TASK DIRECTIONS — Only the lines containing "camera" belong in the answer; find them in the material below.

INPUT DATA —
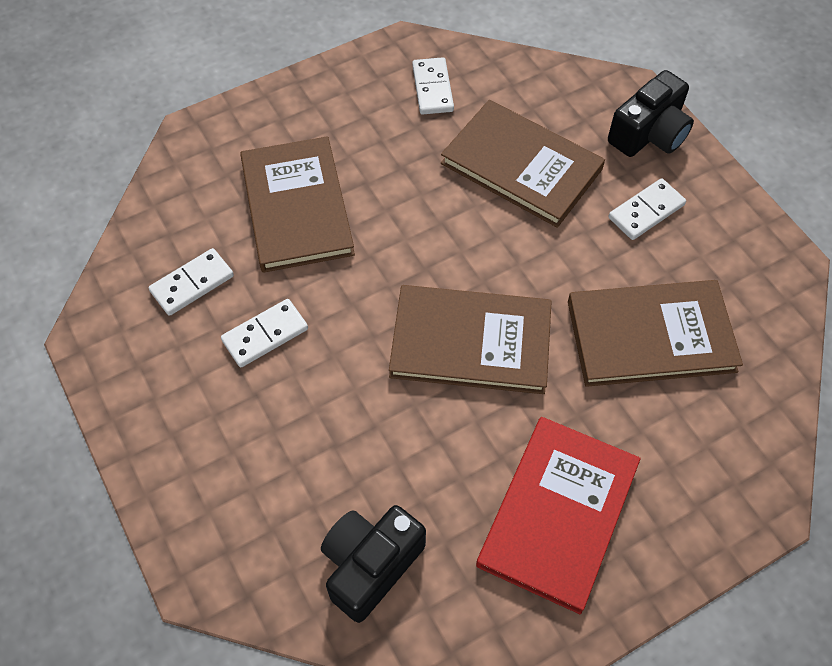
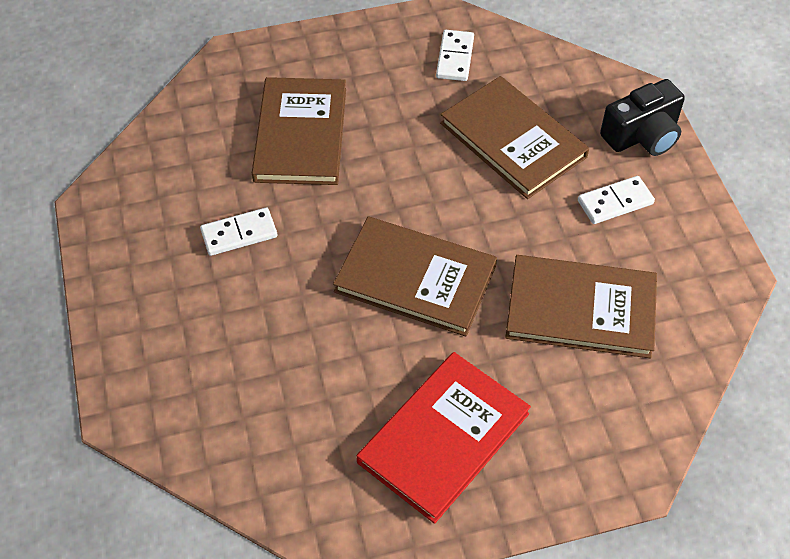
camera: 15 degrees right, 5 degrees down
(192, 284) = (191, 179): white domino -> none
(370, 565) = (266, 439): black camera -> none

ANSWER SECTION —
camera: 15 degrees right, 5 degrees down
(370, 565) = (266, 439): black camera -> none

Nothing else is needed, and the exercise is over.